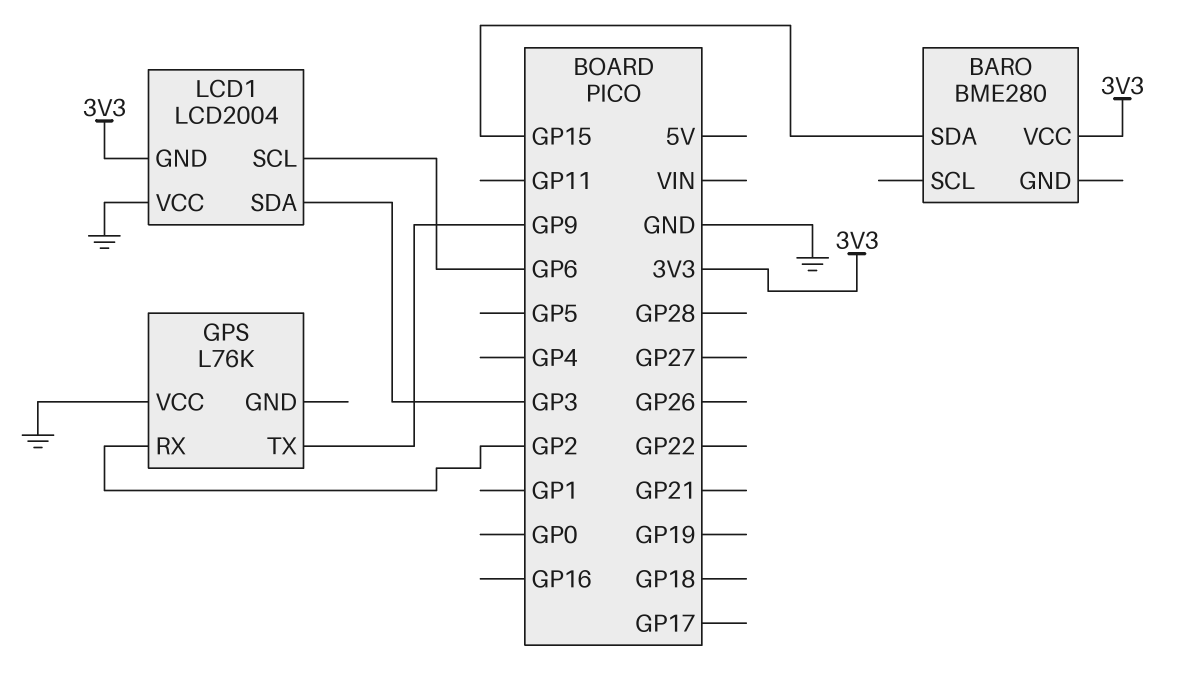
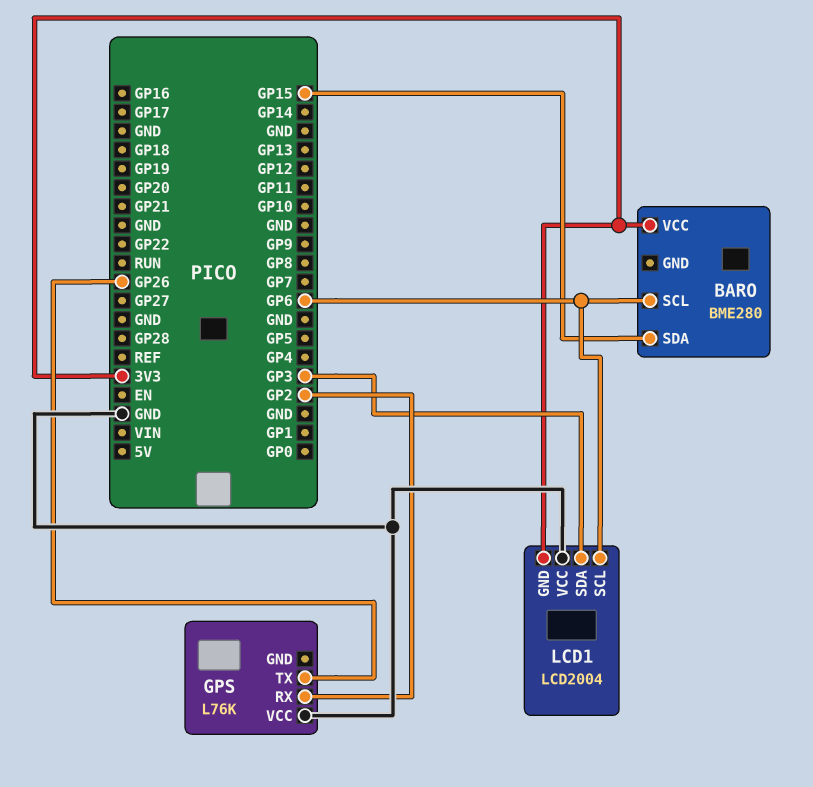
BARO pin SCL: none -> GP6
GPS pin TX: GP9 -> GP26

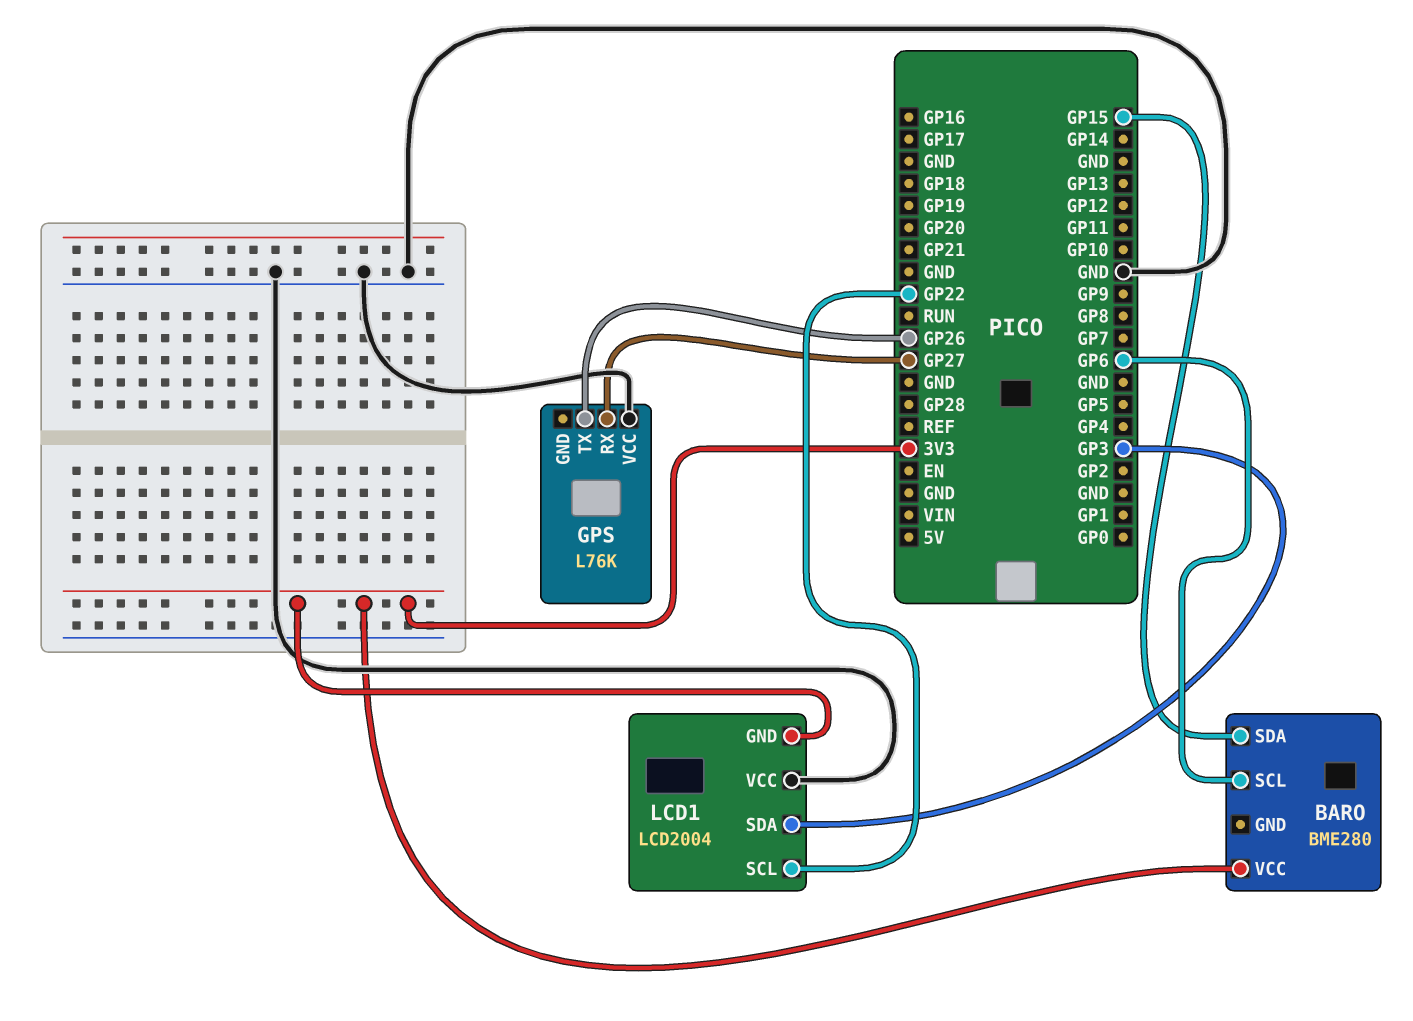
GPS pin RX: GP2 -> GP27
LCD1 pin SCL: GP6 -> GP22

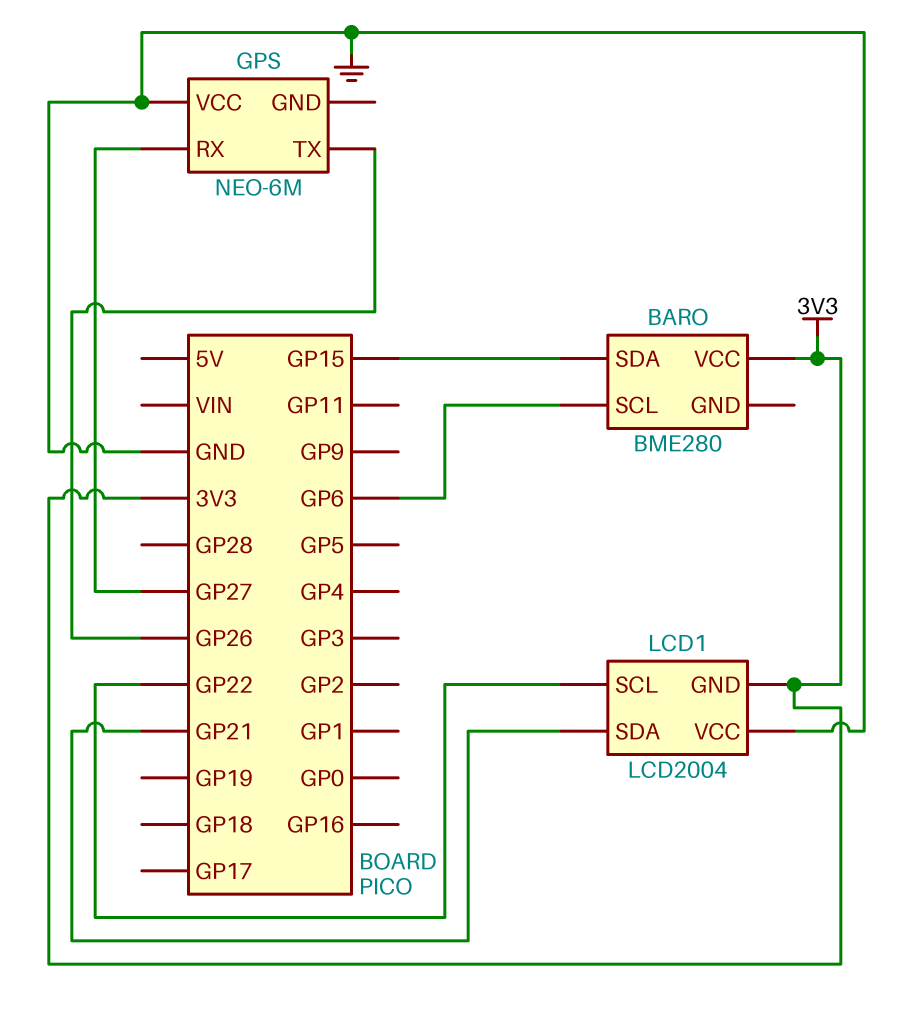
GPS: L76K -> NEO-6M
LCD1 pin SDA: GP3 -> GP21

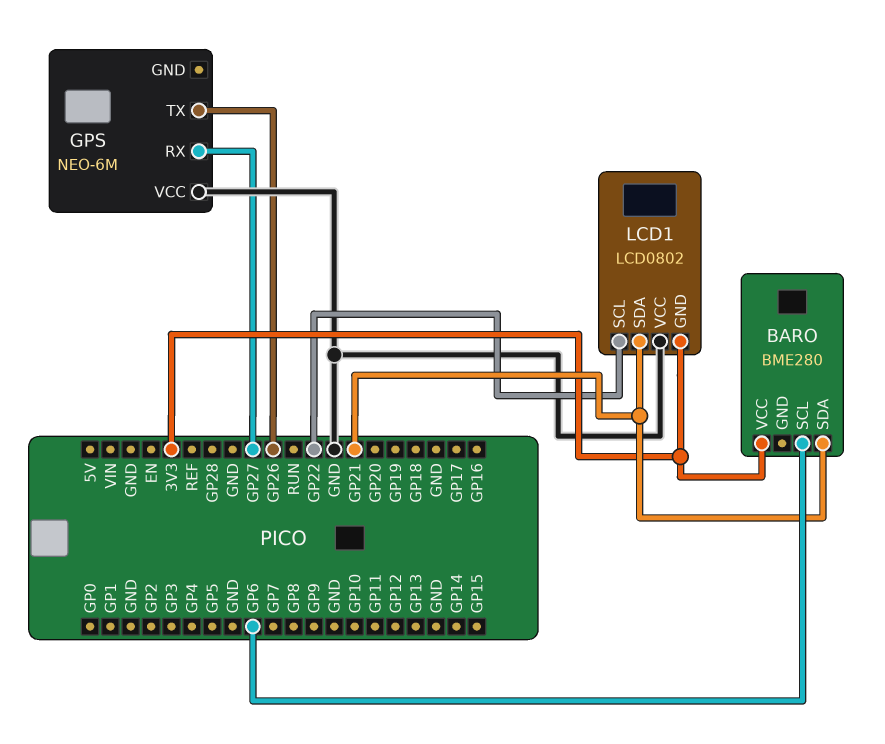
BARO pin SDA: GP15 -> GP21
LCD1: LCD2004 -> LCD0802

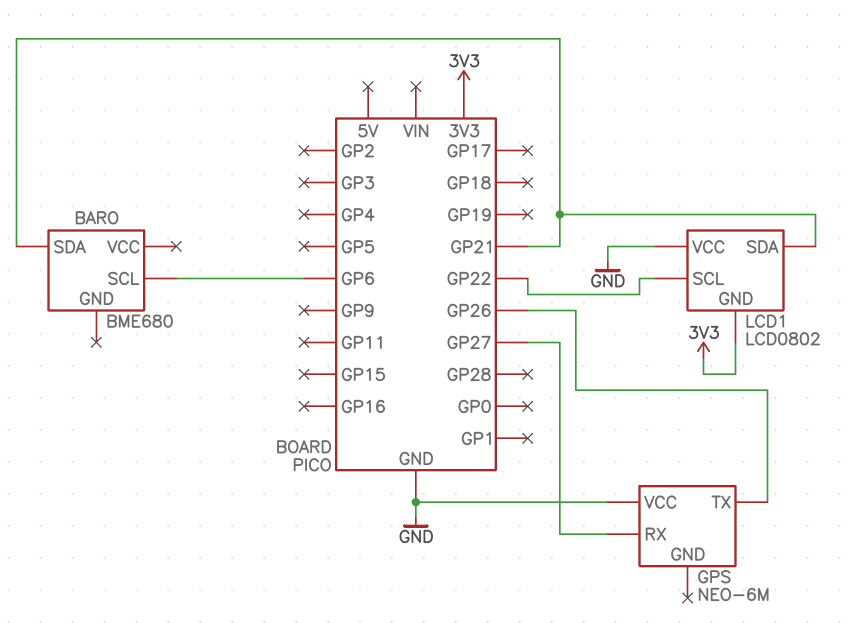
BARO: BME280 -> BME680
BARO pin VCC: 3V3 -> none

• • • • •

(ACTIVITY) Which lines in the records above contain the word "none"? Copy each one.

(RESULT OF THIS EXERCISE)
BARO pin SCL: none -> GP6
BARO pin VCC: 3V3 -> none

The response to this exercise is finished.